◆ **Exercise materials**
Content starts
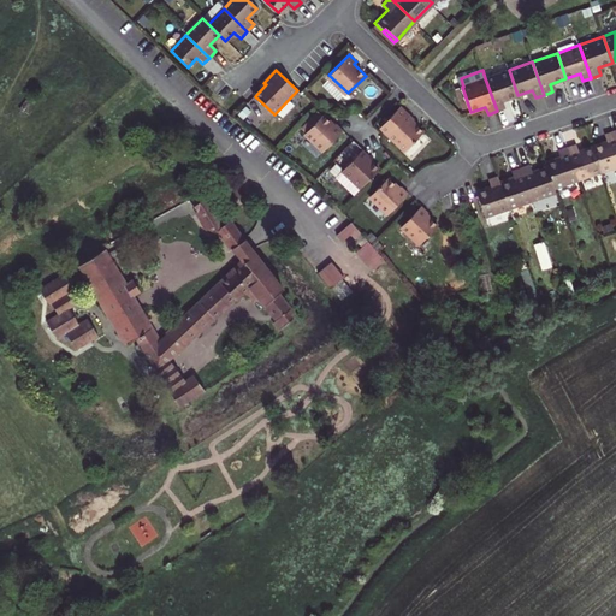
[(509,70),(485,78),(497,111),(507,108),(504,101),(517,95),(509,70)]
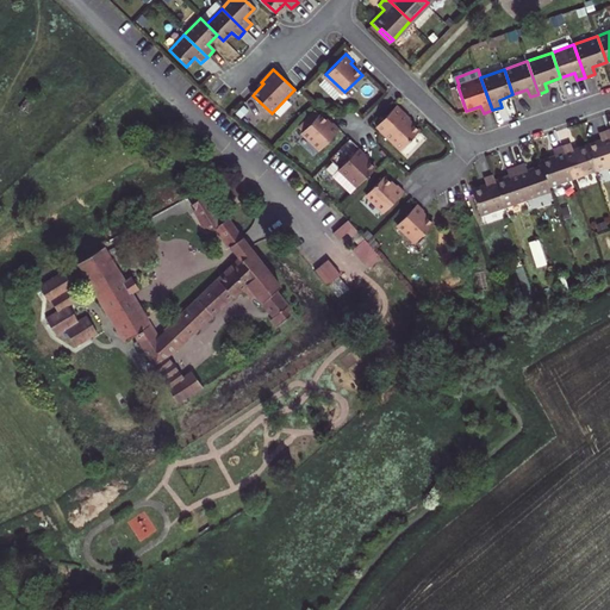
[(458,110),(465,107),(458,86),(450,88),(458,110)]
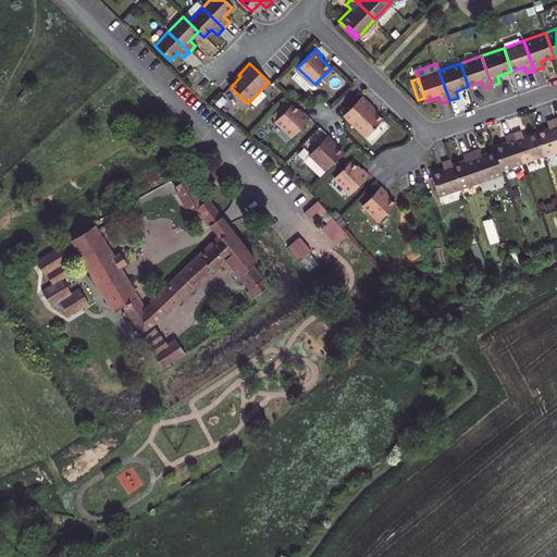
[(374,106),(362,94),(345,113),(368,135),(383,119),(372,108),(374,106)]
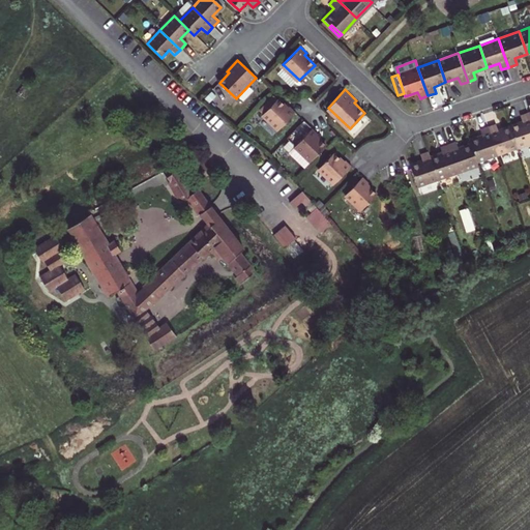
[(280,130),(298,112),(292,107),(290,109),(280,99),(264,116),(280,130)]
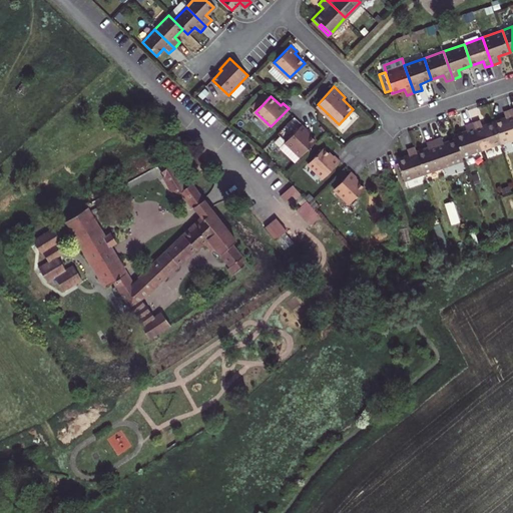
[(506,117),(494,122),(502,143),(512,138),(512,111),(512,109),(504,111),(506,117)]
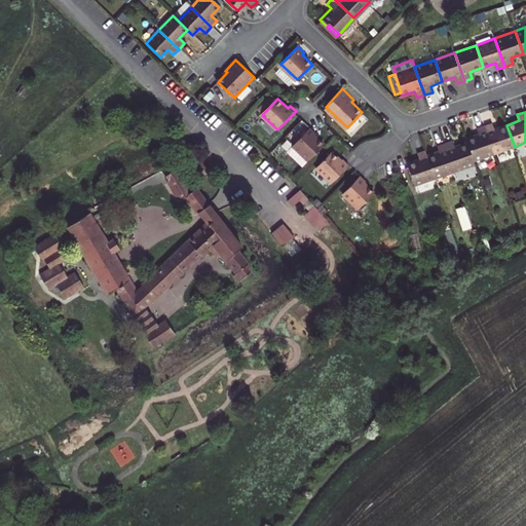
[(492,123),(485,126),(495,154),(515,147),(506,125),(494,129),(492,123)]
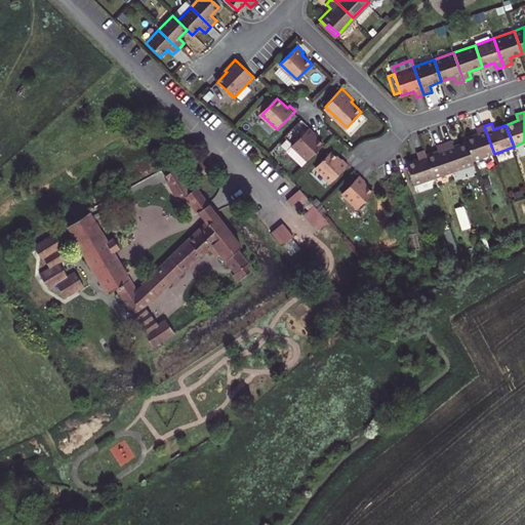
[(466,139),(467,143),(474,161),(494,154),(484,126),(477,128),(479,135),(466,139)]
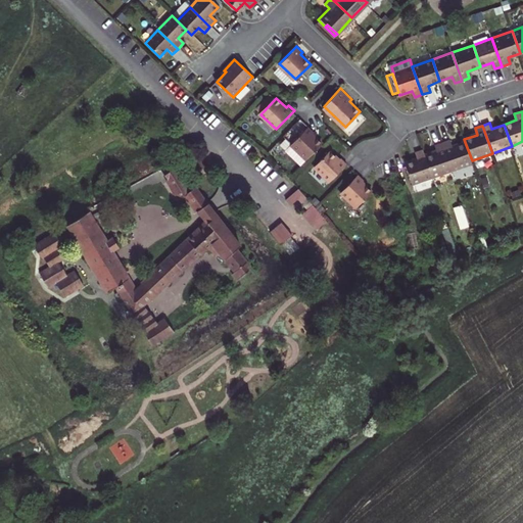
[(316,132),(311,127),(292,144),(308,159),(324,144),(314,135),(316,132)]
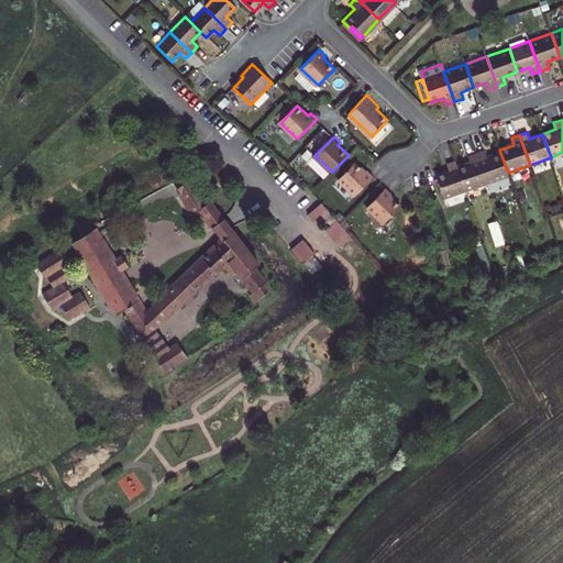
[(485,151),(476,154),(488,185),(509,177),(508,173),(500,153),(487,158),(485,151)]
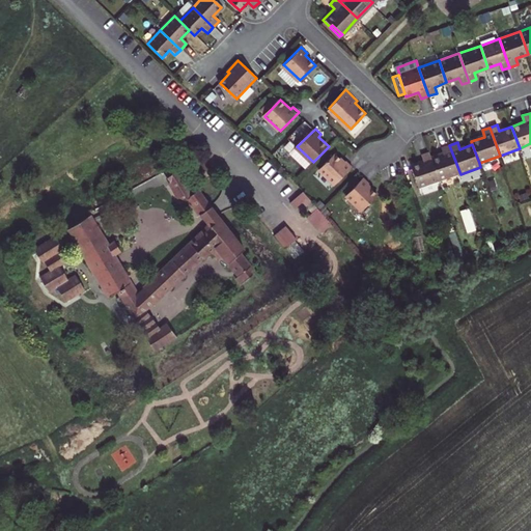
[(444,155),(432,159),(440,182),(460,174),(449,145),(442,147),(444,155)]
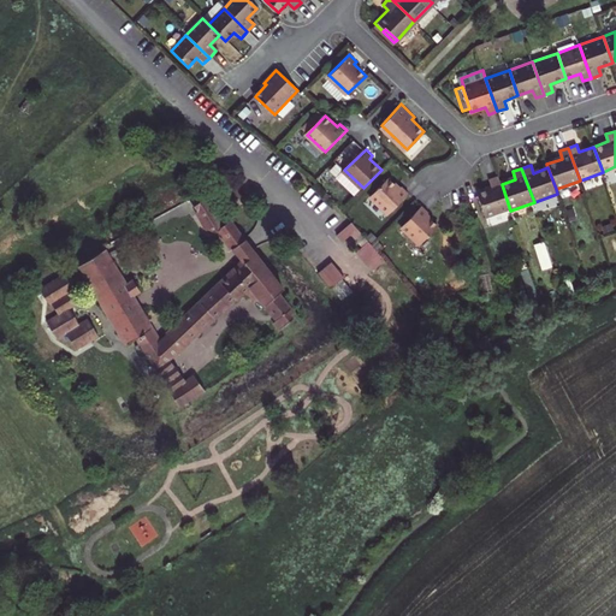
[(502,184),(498,177),(489,181),(491,188),(477,193),(486,219),(510,211),(502,184)]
Content ends
◆ **Directive**
Would you print all the entries again exactly, minus any pictures?

◆ **Exercise result**
[(509,70),(485,78),(497,111),(507,108),(504,101),(517,95),(509,70)]
[(458,110),(465,107),(458,86),(450,88),(458,110)]
[(374,106),(362,94),(345,113),(368,135),(383,119),(372,108),(374,106)]
[(280,130),(298,112),(292,107),(290,109),(280,99),(264,116),(280,130)]
[(506,117),(494,122),(502,143),(512,138),(512,111),(512,109),(504,111),(506,117)]
[(492,123),(485,126),(495,154),(515,147),(506,125),(494,129),(492,123)]
[(466,139),(467,143),(474,161),(494,154),(484,126),(477,128),(479,135),(466,139)]
[(316,132),(311,127),(292,144),(308,159),(324,144),(314,135),(316,132)]
[(485,151),(476,154),(488,185),(509,177),(508,173),(500,153),(487,158),(485,151)]
[(444,155),(432,159),(440,182),(460,174),(449,145),(442,147),(444,155)]
[(502,184),(498,177),(489,181),(491,188),(477,193),(486,219),(510,211),(502,184)]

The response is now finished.